> **Task requirements**
In the listing below, start your output at the line with "puchar (żółty) (no. 1 from left)" and end it after the line with "szpulka (szary)", copying every line exactly.

> **Materials provided**
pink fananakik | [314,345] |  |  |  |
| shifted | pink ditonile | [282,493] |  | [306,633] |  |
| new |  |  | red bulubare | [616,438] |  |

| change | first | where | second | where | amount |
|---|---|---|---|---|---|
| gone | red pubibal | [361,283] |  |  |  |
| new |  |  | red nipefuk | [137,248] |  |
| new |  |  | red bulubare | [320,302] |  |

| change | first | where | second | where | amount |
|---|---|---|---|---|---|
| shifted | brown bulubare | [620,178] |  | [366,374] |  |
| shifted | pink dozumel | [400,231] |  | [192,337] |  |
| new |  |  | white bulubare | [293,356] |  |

--

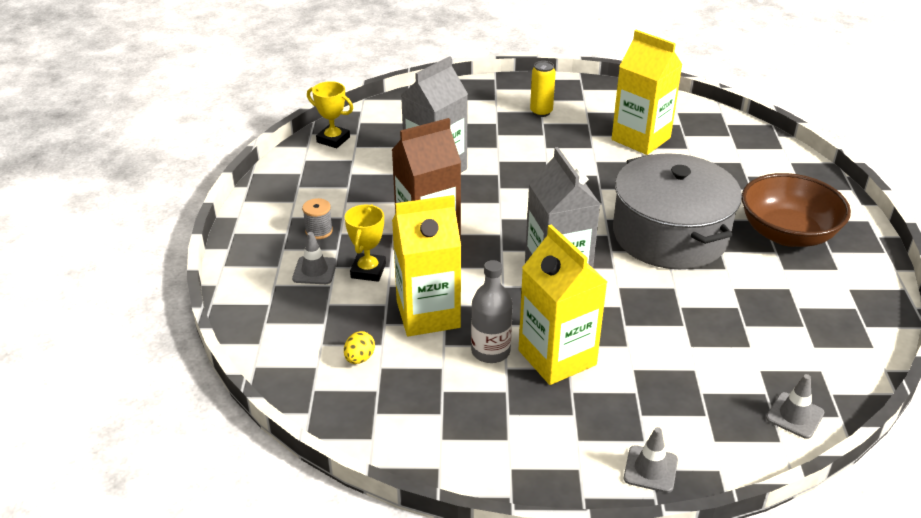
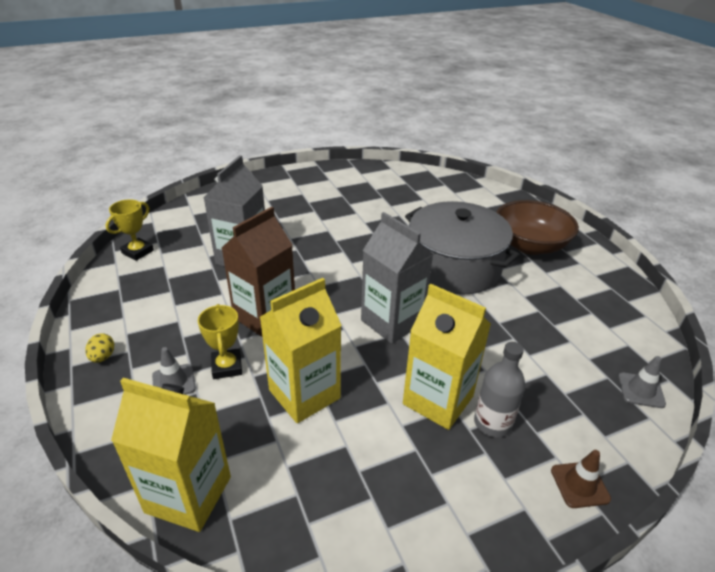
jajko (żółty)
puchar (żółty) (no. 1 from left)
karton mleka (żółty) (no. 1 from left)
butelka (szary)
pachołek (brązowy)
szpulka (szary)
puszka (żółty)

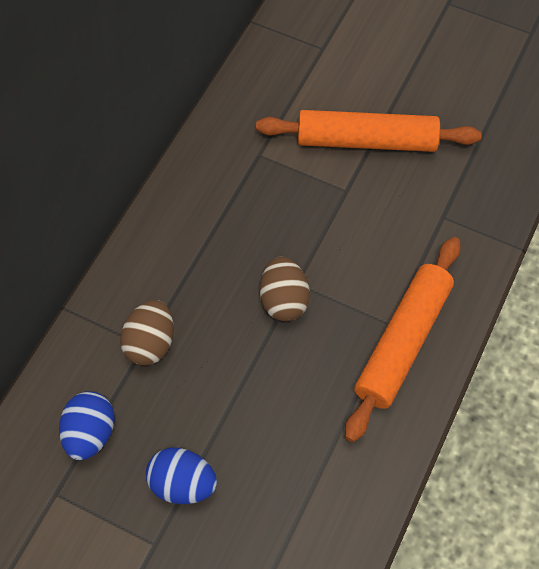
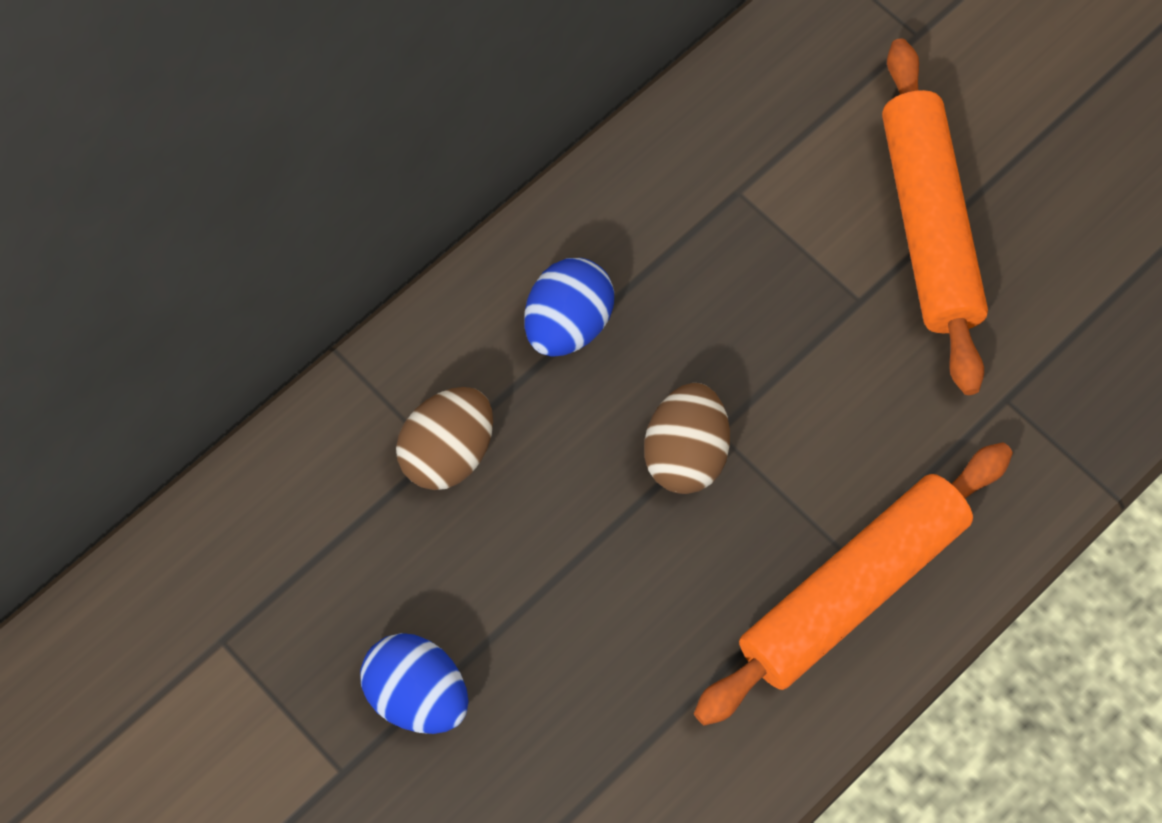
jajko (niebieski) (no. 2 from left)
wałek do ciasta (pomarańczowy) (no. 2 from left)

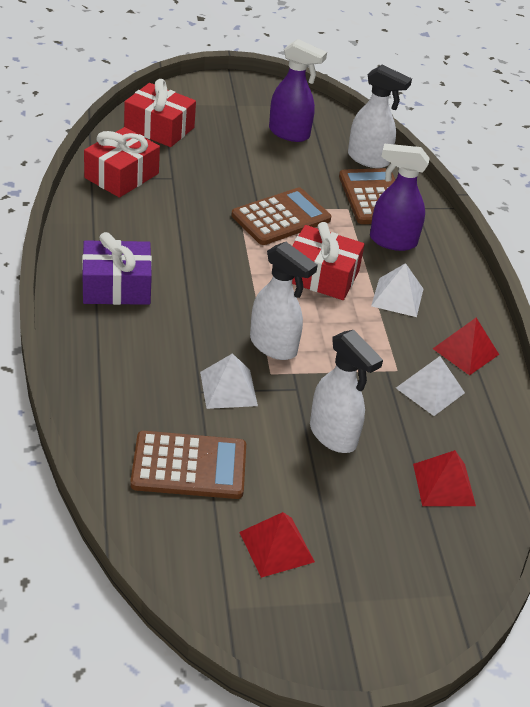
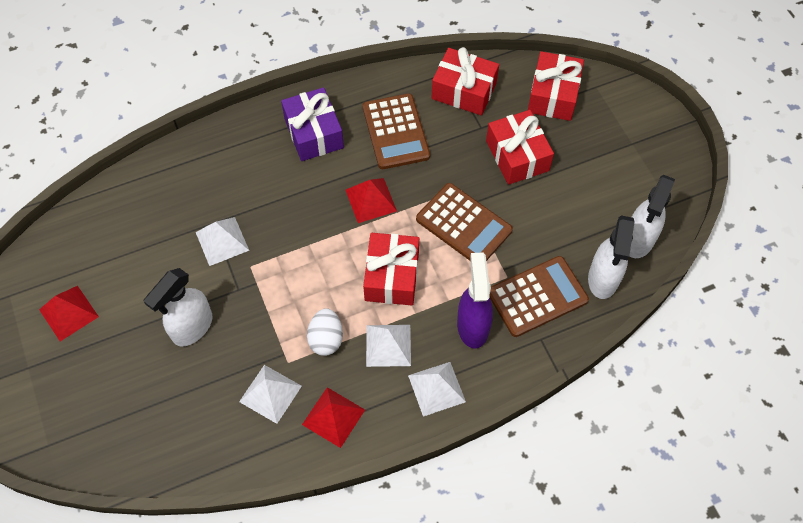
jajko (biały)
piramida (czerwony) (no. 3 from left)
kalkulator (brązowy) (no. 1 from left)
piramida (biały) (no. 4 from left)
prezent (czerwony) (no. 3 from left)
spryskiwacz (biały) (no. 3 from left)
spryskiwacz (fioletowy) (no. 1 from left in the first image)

> **Task response**
puchar (żółty) (no. 1 from left)
karton mleka (żółty) (no. 1 from left)
butelka (szary)
pachołek (brązowy)
szpulka (szary)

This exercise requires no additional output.